- Task objective: All entries are to be retyped without alteration.

- Data:
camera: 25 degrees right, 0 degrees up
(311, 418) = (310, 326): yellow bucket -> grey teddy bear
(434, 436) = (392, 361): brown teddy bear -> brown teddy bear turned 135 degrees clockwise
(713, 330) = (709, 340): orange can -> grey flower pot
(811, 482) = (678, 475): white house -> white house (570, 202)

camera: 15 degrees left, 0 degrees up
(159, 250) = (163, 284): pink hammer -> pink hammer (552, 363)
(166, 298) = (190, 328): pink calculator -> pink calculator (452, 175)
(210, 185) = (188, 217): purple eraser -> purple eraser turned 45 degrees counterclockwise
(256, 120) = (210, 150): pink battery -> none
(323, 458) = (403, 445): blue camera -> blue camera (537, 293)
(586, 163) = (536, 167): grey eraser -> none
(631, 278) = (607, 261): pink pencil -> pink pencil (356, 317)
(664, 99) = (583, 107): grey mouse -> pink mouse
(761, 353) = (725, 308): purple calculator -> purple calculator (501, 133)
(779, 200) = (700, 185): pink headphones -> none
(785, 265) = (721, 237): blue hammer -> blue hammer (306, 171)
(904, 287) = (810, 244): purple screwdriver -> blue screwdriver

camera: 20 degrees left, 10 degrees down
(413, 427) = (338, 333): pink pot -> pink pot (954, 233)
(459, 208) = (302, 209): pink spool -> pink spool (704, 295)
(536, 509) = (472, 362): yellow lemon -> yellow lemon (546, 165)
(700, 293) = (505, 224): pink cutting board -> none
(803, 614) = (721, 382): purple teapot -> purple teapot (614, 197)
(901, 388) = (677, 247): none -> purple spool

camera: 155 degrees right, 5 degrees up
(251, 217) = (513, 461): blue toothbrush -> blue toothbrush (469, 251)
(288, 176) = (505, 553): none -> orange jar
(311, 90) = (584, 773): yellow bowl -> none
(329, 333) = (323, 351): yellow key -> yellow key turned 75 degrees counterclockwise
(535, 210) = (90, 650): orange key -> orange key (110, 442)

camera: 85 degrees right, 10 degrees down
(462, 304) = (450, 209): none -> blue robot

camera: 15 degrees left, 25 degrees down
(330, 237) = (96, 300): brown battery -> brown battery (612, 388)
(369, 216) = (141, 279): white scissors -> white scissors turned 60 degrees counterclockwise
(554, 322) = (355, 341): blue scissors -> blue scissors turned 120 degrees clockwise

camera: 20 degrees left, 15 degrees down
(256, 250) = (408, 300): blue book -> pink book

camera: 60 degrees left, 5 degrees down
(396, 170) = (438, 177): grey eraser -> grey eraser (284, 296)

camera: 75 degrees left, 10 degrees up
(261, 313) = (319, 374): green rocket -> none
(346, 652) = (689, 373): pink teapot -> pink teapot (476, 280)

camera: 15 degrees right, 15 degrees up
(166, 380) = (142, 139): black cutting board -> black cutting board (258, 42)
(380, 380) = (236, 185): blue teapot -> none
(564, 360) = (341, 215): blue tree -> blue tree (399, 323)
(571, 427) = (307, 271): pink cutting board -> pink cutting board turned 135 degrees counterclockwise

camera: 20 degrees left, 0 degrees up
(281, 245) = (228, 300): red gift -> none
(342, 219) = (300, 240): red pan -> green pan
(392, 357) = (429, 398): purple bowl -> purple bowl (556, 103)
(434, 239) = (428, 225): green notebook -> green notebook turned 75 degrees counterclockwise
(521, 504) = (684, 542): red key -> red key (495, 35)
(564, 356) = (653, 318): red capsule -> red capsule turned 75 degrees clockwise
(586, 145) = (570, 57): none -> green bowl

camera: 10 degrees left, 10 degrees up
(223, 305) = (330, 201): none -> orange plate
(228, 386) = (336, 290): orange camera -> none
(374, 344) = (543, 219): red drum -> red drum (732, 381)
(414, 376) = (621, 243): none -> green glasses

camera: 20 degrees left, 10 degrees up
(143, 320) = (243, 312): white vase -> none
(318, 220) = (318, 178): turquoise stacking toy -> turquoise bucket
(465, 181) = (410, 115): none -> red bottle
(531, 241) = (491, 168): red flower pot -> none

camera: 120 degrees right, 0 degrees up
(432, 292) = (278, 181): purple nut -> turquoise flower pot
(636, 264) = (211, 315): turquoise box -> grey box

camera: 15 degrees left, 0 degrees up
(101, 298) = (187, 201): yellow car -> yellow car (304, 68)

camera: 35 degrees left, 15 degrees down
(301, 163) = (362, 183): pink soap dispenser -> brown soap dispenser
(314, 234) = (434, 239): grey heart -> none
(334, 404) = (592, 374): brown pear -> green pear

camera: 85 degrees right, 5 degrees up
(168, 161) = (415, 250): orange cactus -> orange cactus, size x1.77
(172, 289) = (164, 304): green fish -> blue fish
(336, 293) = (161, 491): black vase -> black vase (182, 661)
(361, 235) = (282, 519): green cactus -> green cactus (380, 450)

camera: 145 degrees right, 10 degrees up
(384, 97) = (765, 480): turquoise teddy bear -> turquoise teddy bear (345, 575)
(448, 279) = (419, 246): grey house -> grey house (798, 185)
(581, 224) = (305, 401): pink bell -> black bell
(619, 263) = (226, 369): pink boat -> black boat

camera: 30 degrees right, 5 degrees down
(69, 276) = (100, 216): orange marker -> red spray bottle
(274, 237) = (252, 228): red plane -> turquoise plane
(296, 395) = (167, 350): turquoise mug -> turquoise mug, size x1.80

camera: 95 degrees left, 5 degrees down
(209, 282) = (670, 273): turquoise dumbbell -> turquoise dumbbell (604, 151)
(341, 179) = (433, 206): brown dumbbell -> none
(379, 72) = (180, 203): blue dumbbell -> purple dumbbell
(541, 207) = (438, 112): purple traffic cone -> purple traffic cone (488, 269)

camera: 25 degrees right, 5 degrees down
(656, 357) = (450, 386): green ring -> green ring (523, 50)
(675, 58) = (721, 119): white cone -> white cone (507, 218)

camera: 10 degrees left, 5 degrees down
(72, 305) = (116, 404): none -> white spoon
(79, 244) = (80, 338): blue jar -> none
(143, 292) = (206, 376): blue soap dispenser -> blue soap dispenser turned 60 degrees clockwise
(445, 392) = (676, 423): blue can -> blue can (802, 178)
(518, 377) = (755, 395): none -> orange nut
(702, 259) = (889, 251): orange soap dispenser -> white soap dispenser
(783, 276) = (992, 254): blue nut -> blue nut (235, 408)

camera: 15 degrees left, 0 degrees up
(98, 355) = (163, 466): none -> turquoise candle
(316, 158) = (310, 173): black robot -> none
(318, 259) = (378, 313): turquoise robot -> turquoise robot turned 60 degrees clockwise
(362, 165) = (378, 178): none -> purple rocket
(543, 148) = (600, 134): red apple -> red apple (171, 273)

- Reply to the task:
camera: 25 degrees right, 0 degrees up
(311, 418) = (310, 326): yellow bucket -> grey teddy bear
(434, 436) = (392, 361): brown teddy bear -> brown teddy bear turned 135 degrees clockwise
(713, 330) = (709, 340): orange can -> grey flower pot
(811, 482) = (678, 475): white house -> white house (570, 202)

camera: 15 degrees left, 0 degrees up
(159, 250) = (163, 284): pink hammer -> pink hammer (552, 363)
(166, 298) = (190, 328): pink calculator -> pink calculator (452, 175)
(210, 185) = (188, 217): purple eraser -> purple eraser turned 45 degrees counterclockwise
(256, 120) = (210, 150): pink battery -> none
(323, 458) = (403, 445): blue camera -> blue camera (537, 293)
(586, 163) = (536, 167): grey eraser -> none
(631, 278) = (607, 261): pink pencil -> pink pencil (356, 317)
(664, 99) = (583, 107): grey mouse -> pink mouse
(761, 353) = (725, 308): purple calculator -> purple calculator (501, 133)
(779, 200) = (700, 185): pink headphones -> none
(785, 265) = (721, 237): blue hammer -> blue hammer (306, 171)
(904, 287) = (810, 244): purple screwdriver -> blue screwdriver

camera: 20 degrees left, 10 degrees down
(413, 427) = (338, 333): pink pot -> pink pot (954, 233)
(459, 208) = (302, 209): pink spool -> pink spool (704, 295)
(536, 509) = (472, 362): yellow lemon -> yellow lemon (546, 165)
(700, 293) = (505, 224): pink cutting board -> none
(803, 614) = (721, 382): purple teapot -> purple teapot (614, 197)
(901, 388) = (677, 247): none -> purple spool

camera: 155 degrees right, 5 degrees up
(251, 217) = (513, 461): blue toothbrush -> blue toothbrush (469, 251)
(288, 176) = (505, 553): none -> orange jar
(311, 90) = (584, 773): yellow bowl -> none
(329, 333) = (323, 351): yellow key -> yellow key turned 75 degrees counterclockwise
(535, 210) = (90, 650): orange key -> orange key (110, 442)

camera: 85 degrees right, 10 degrees down
(462, 304) = (450, 209): none -> blue robot

camera: 15 degrees left, 25 degrees down
(330, 237) = (96, 300): brown battery -> brown battery (612, 388)
(369, 216) = (141, 279): white scissors -> white scissors turned 60 degrees counterclockwise
(554, 322) = (355, 341): blue scissors -> blue scissors turned 120 degrees clockwise

camera: 20 degrees left, 15 degrees down
(256, 250) = (408, 300): blue book -> pink book

camera: 60 degrees left, 5 degrees down
(396, 170) = (438, 177): grey eraser -> grey eraser (284, 296)

camera: 75 degrees left, 10 degrees up
(261, 313) = (319, 374): green rocket -> none
(346, 652) = (689, 373): pink teapot -> pink teapot (476, 280)

camera: 15 degrees right, 15 degrees up
(166, 380) = (142, 139): black cutting board -> black cutting board (258, 42)
(380, 380) = (236, 185): blue teapot -> none
(564, 360) = (341, 215): blue tree -> blue tree (399, 323)
(571, 427) = (307, 271): pink cutting board -> pink cutting board turned 135 degrees counterclockwise

camera: 20 degrees left, 0 degrees up
(281, 245) = (228, 300): red gift -> none
(342, 219) = (300, 240): red pan -> green pan
(392, 357) = (429, 398): purple bowl -> purple bowl (556, 103)
(434, 239) = (428, 225): green notebook -> green notebook turned 75 degrees counterclockwise
(521, 504) = (684, 542): red key -> red key (495, 35)
(564, 356) = (653, 318): red capsule -> red capsule turned 75 degrees clockwise
(586, 145) = (570, 57): none -> green bowl

camera: 10 degrees left, 10 degrees up
(223, 305) = (330, 201): none -> orange plate
(228, 386) = (336, 290): orange camera -> none
(374, 344) = (543, 219): red drum -> red drum (732, 381)
(414, 376) = (621, 243): none -> green glasses

camera: 20 degrees left, 10 degrees up
(143, 320) = (243, 312): white vase -> none
(318, 220) = (318, 178): turquoise stacking toy -> turquoise bucket
(465, 181) = (410, 115): none -> red bottle
(531, 241) = (491, 168): red flower pot -> none

camera: 120 degrees right, 0 degrees up
(432, 292) = (278, 181): purple nut -> turquoise flower pot
(636, 264) = (211, 315): turquoise box -> grey box

camera: 15 degrees left, 0 degrees up
(101, 298) = (187, 201): yellow car -> yellow car (304, 68)

camera: 35 degrees left, 15 degrees down
(301, 163) = (362, 183): pink soap dispenser -> brown soap dispenser
(314, 234) = (434, 239): grey heart -> none
(334, 404) = (592, 374): brown pear -> green pear

camera: 85 degrees right, 5 degrees up
(168, 161) = (415, 250): orange cactus -> orange cactus, size x1.77
(172, 289) = (164, 304): green fish -> blue fish
(336, 293) = (161, 491): black vase -> black vase (182, 661)
(361, 235) = (282, 519): green cactus -> green cactus (380, 450)

camera: 145 degrees right, 10 degrees up
(384, 97) = (765, 480): turquoise teddy bear -> turquoise teddy bear (345, 575)
(448, 279) = (419, 246): grey house -> grey house (798, 185)
(581, 224) = (305, 401): pink bell -> black bell
(619, 263) = (226, 369): pink boat -> black boat

camera: 30 degrees right, 5 degrees down
(69, 276) = (100, 216): orange marker -> red spray bottle
(274, 237) = (252, 228): red plane -> turquoise plane
(296, 395) = (167, 350): turquoise mug -> turquoise mug, size x1.80

camera: 95 degrees left, 5 degrees down
(209, 282) = (670, 273): turquoise dumbbell -> turquoise dumbbell (604, 151)
(341, 179) = (433, 206): brown dumbbell -> none
(379, 72) = (180, 203): blue dumbbell -> purple dumbbell
(541, 207) = (438, 112): purple traffic cone -> purple traffic cone (488, 269)

camera: 25 degrees right, 5 degrees down
(656, 357) = (450, 386): green ring -> green ring (523, 50)
(675, 58) = (721, 119): white cone -> white cone (507, 218)

camera: 10 degrees left, 5 degrees down
(72, 305) = (116, 404): none -> white spoon
(79, 244) = (80, 338): blue jar -> none
(143, 292) = (206, 376): blue soap dispenser -> blue soap dispenser turned 60 degrees clockwise
(445, 392) = (676, 423): blue can -> blue can (802, 178)
(518, 377) = (755, 395): none -> orange nut
(702, 259) = (889, 251): orange soap dispenser -> white soap dispenser
(783, 276) = (992, 254): blue nut -> blue nut (235, 408)

camera: 15 degrees left, 0 degrees up
(98, 355) = (163, 466): none -> turquoise candle
(316, 158) = (310, 173): black robot -> none
(318, 259) = (378, 313): turquoise robot -> turquoise robot turned 60 degrees clockwise
(362, 165) = (378, 178): none -> purple rocket
(543, 148) = (600, 134): red apple -> red apple (171, 273)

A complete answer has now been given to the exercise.